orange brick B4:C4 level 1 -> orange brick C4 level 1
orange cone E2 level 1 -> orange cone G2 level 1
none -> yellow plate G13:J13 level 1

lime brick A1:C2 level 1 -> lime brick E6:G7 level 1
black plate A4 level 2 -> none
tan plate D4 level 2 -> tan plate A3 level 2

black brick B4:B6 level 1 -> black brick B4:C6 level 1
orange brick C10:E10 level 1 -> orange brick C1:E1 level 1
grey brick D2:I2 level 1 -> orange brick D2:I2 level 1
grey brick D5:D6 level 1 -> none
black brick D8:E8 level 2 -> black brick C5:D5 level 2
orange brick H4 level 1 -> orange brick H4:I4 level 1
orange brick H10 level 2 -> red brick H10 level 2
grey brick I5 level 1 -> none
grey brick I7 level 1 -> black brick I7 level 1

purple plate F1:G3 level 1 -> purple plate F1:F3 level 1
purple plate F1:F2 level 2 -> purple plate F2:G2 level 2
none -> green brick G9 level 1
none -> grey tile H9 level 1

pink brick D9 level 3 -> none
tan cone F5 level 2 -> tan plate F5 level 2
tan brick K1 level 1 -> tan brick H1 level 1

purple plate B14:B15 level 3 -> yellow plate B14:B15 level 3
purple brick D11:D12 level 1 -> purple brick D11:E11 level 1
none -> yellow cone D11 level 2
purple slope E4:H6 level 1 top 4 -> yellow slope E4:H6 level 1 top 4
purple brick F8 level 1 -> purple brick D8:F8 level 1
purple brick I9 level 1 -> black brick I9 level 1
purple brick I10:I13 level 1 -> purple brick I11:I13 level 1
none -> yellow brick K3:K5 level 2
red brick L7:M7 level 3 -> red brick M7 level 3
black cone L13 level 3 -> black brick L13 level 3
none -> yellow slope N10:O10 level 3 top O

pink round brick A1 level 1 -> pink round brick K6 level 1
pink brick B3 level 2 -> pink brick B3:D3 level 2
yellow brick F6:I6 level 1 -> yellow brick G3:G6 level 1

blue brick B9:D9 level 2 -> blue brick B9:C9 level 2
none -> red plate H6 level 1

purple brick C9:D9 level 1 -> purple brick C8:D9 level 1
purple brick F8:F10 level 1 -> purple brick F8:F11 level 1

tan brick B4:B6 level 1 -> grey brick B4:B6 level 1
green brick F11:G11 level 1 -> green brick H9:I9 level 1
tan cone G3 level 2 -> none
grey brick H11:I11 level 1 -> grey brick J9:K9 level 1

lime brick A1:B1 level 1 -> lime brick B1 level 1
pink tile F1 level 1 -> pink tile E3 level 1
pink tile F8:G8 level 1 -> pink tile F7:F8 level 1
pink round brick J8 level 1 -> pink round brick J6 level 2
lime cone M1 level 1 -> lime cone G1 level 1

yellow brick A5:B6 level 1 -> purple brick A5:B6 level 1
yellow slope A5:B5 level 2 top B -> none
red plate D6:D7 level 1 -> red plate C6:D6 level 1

^^^^^^^^^^^^^^^^

▶ PROBLEM REQUIREMENTS
Search the listing for "tile" and copy each line holding it.

▶ THE COMPLETED TASK
none -> grey tile H9 level 1
pink tile F1 level 1 -> pink tile E3 level 1
pink tile F8:G8 level 1 -> pink tile F7:F8 level 1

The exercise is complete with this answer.